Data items
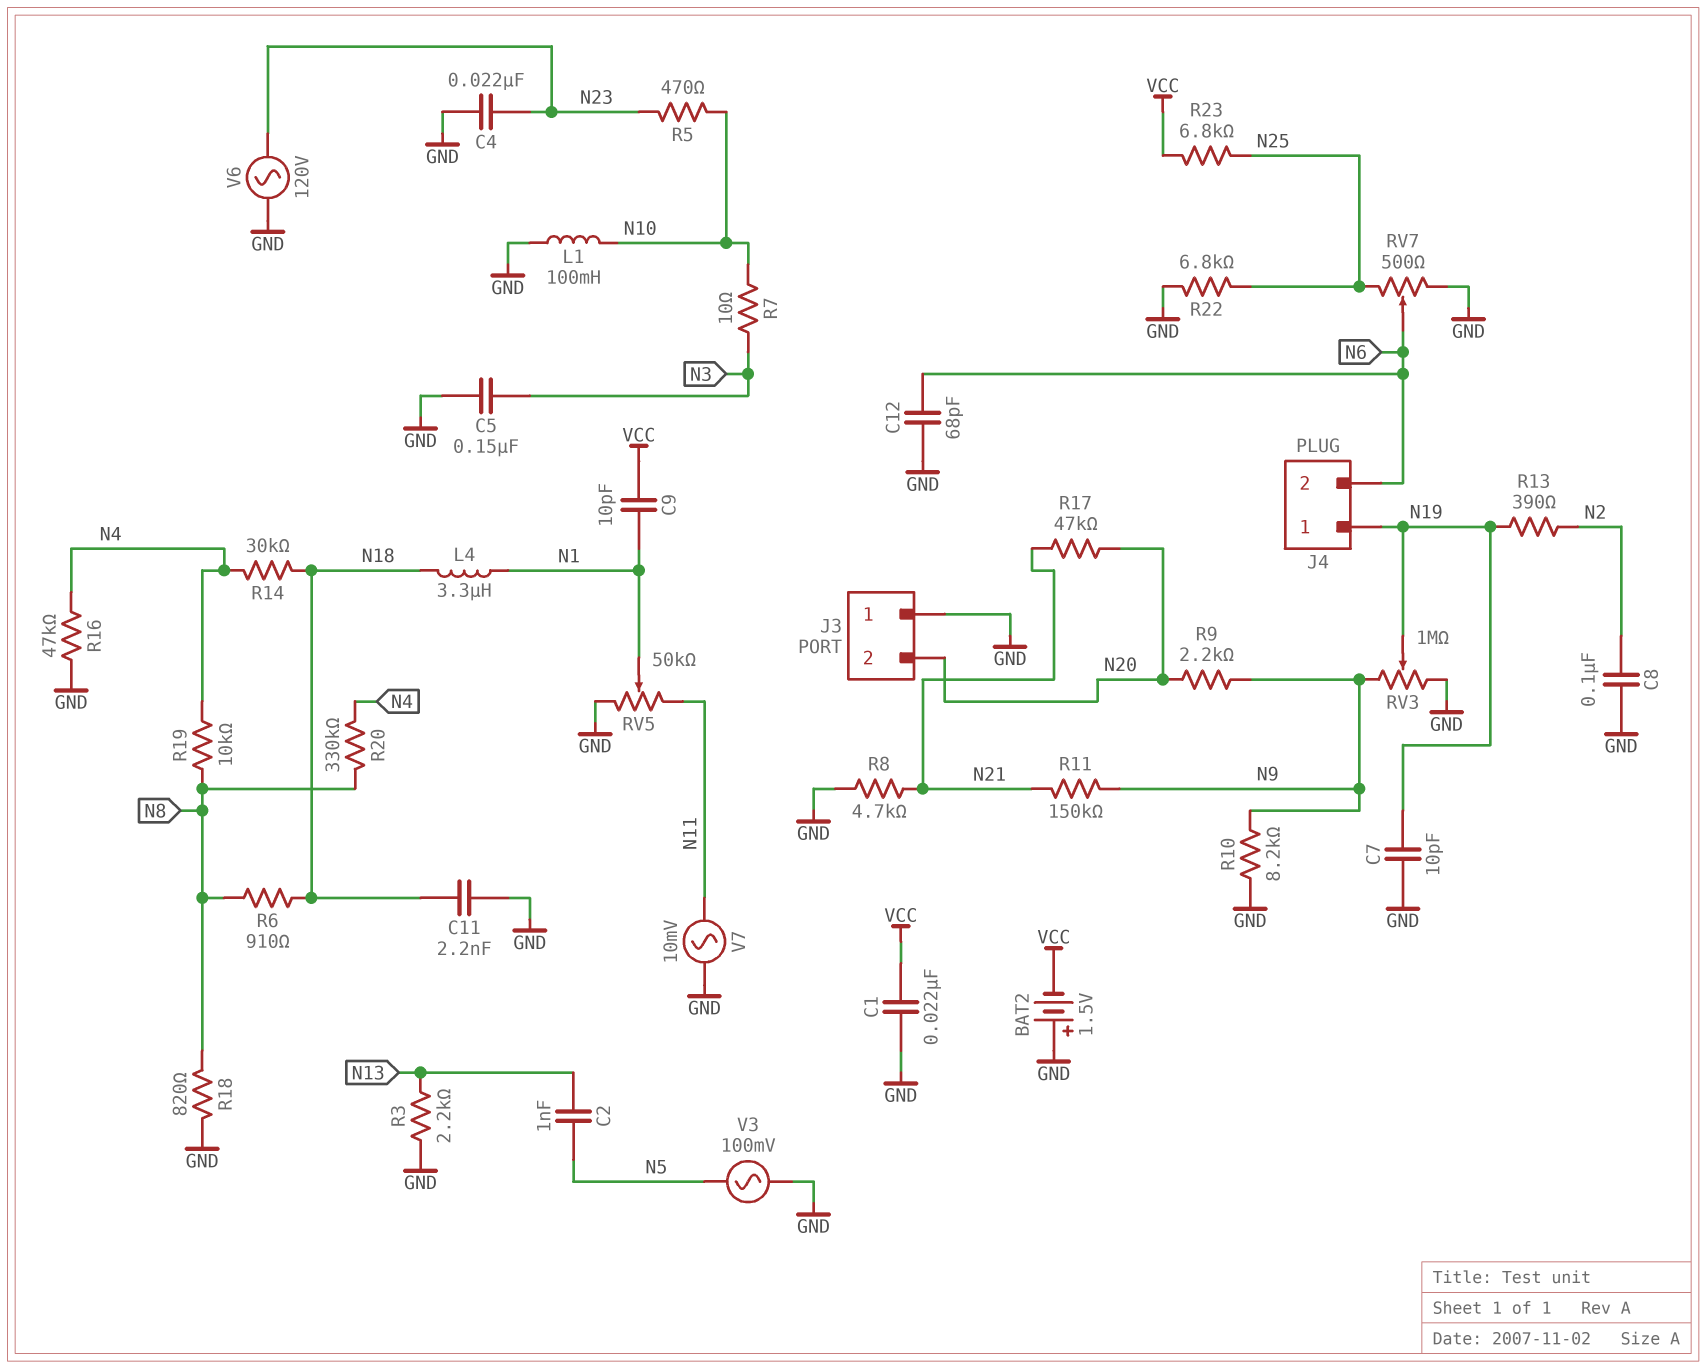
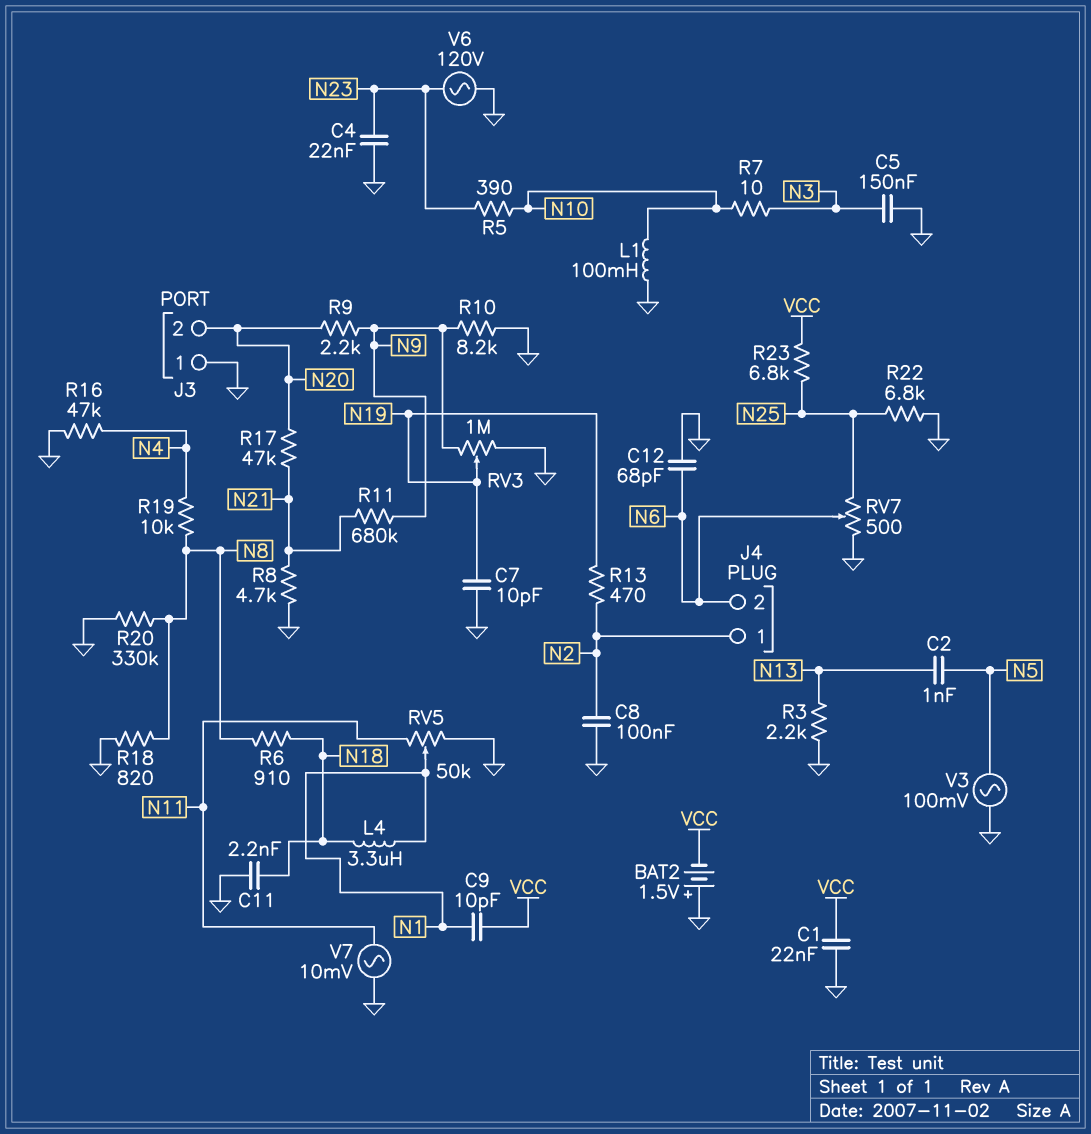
J4 pin 1: N19 -> N2
R5: 470 (N10, N23) -> 390 (N10, N23)
R11: 150k (N9, N21) -> 680k (N9, N21)
R13: 390 (N2, N19) -> 470 (N2, N19)
R14: 30k (N4, N18) -> none
R20: 330k (N4, N8) -> 330k (GND, N8)

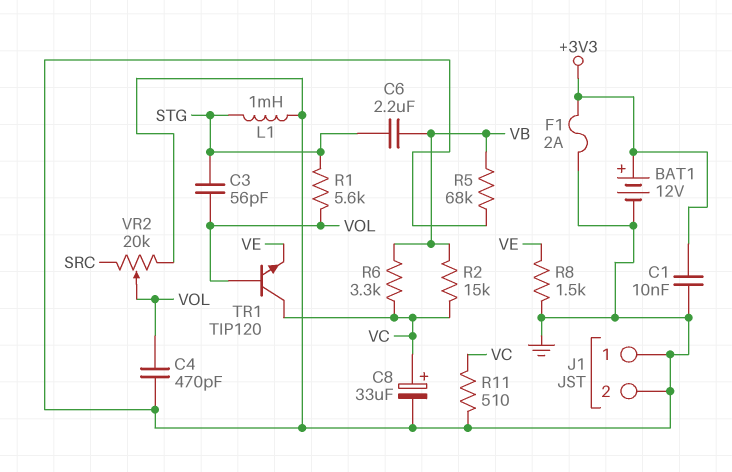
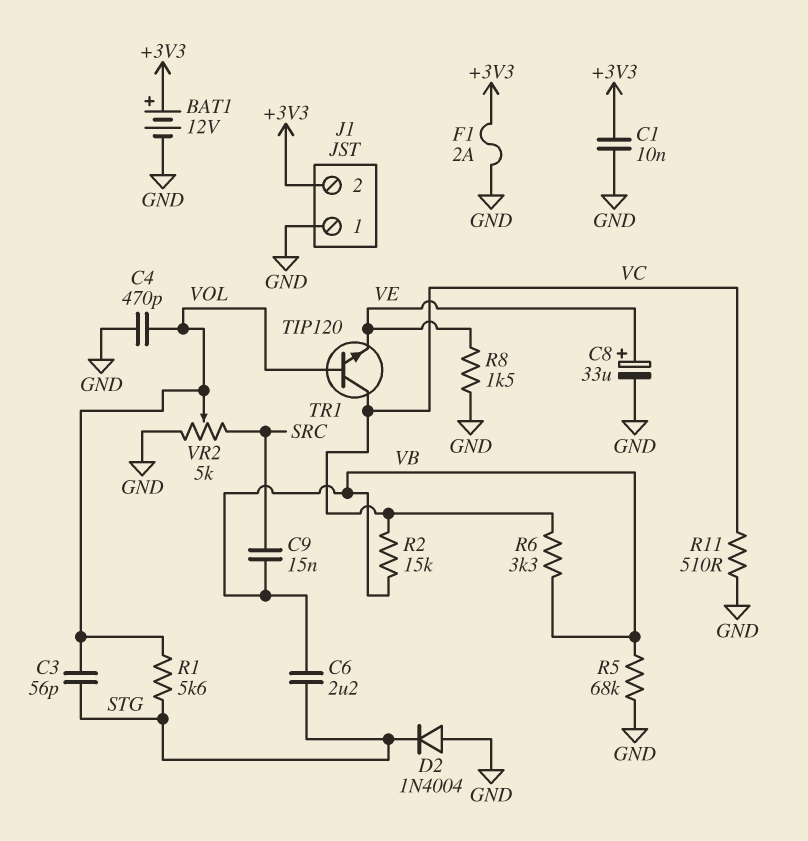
C8: 33uF (plus VC, minus GND) -> 33uF (plus VE, minus GND)
C9: none -> 15nF (SRC, VB)
D2: none -> diode 1N4004 (A GND, K STG)
J1 pin 2: GND -> +3V3
L1: 1mH (GND, STG) -> none
VR2: 20k (GND, SRC, wiper VOL) -> 5k (GND, SRC, wiper VOL)

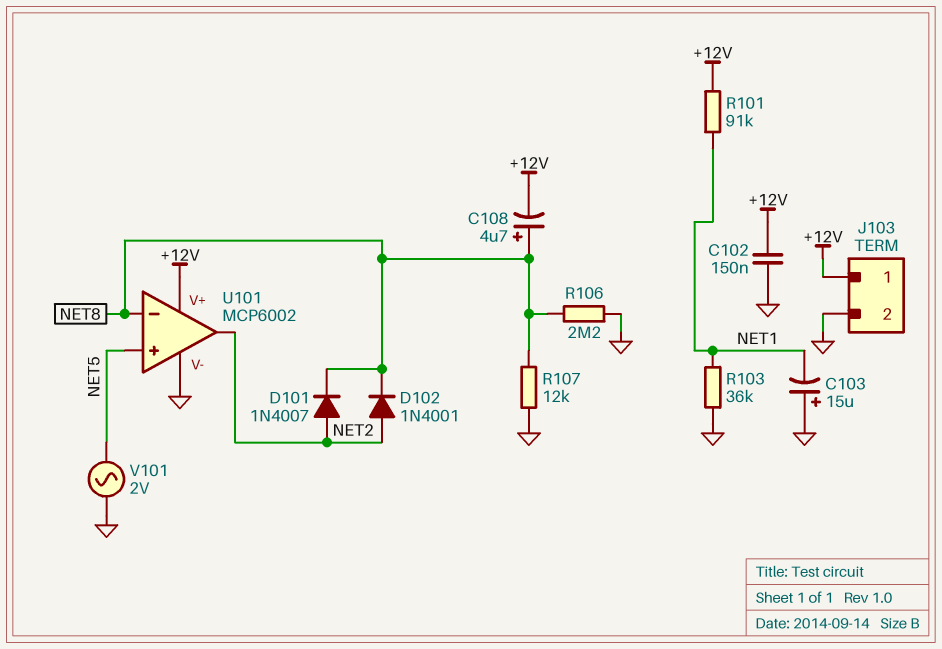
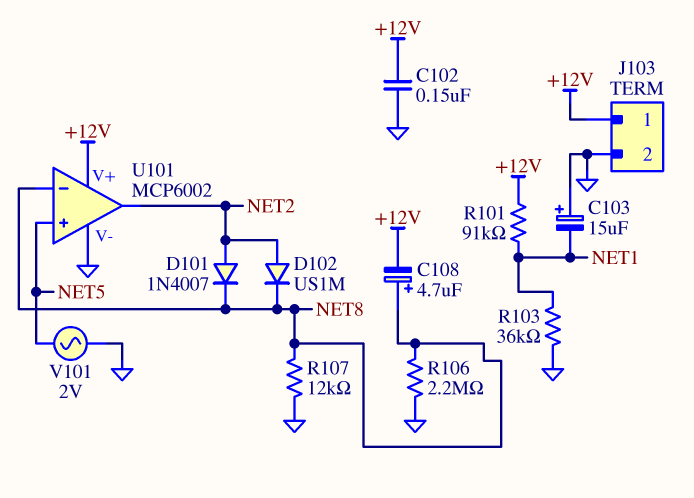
D102: diode 1N4001 (A NET2, K NET8) -> diode US1M (A NET2, K NET8)

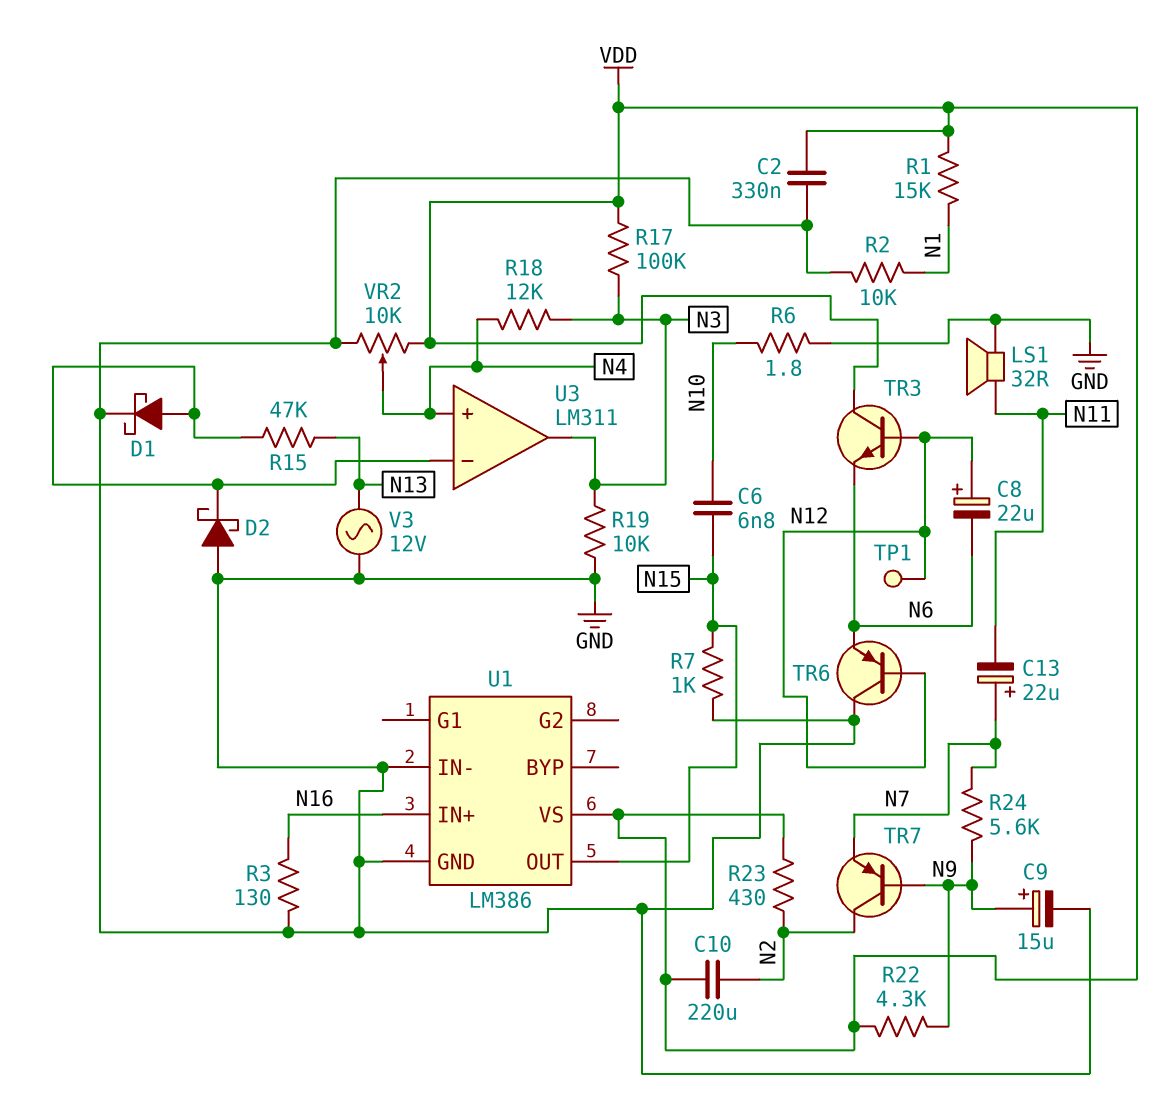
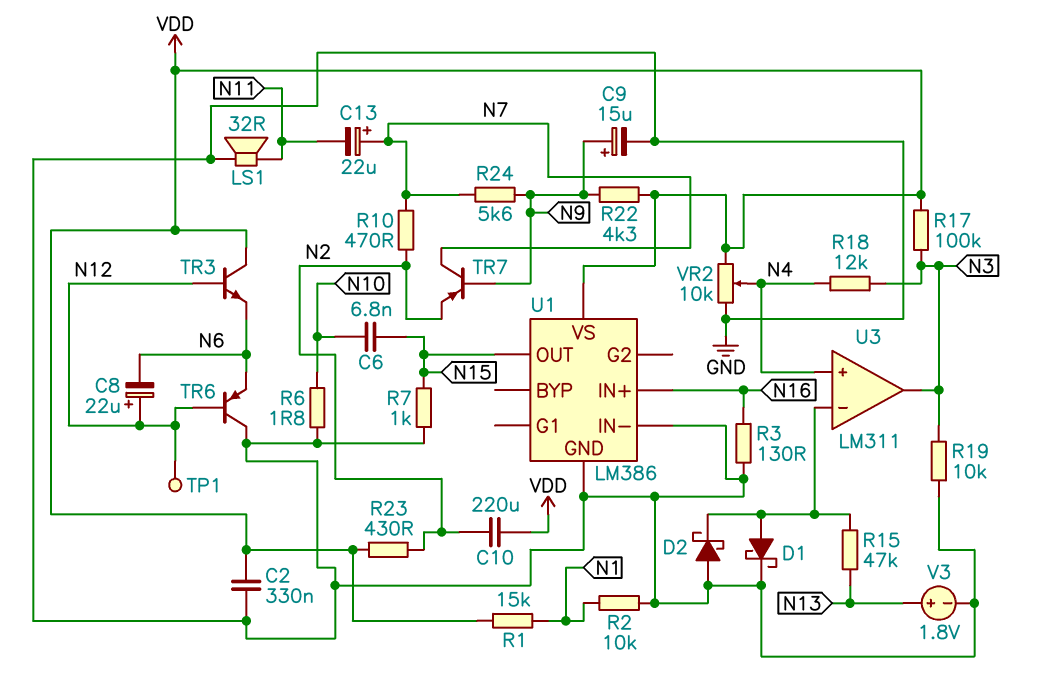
R10: none -> 470 (N2, N7)
TR7: PNP (B N9, C N2, E N7) -> PNP (B N9, C N7, E N2)
V3: AC 12V (GND, N13) -> 1.8V (plus N13, minus GND)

> What the task requires
The copy you return must match the records above exactly, minus any images.

> Answer box
J4 pin 1: N19 -> N2
R5: 470 (N10, N23) -> 390 (N10, N23)
R11: 150k (N9, N21) -> 680k (N9, N21)
R13: 390 (N2, N19) -> 470 (N2, N19)
R14: 30k (N4, N18) -> none
R20: 330k (N4, N8) -> 330k (GND, N8)

C8: 33uF (plus VC, minus GND) -> 33uF (plus VE, minus GND)
C9: none -> 15nF (SRC, VB)
D2: none -> diode 1N4004 (A GND, K STG)
J1 pin 2: GND -> +3V3
L1: 1mH (GND, STG) -> none
VR2: 20k (GND, SRC, wiper VOL) -> 5k (GND, SRC, wiper VOL)

D102: diode 1N4001 (A NET2, K NET8) -> diode US1M (A NET2, K NET8)

R10: none -> 470 (N2, N7)
TR7: PNP (B N9, C N2, E N7) -> PNP (B N9, C N7, E N2)
V3: AC 12V (GND, N13) -> 1.8V (plus N13, minus GND)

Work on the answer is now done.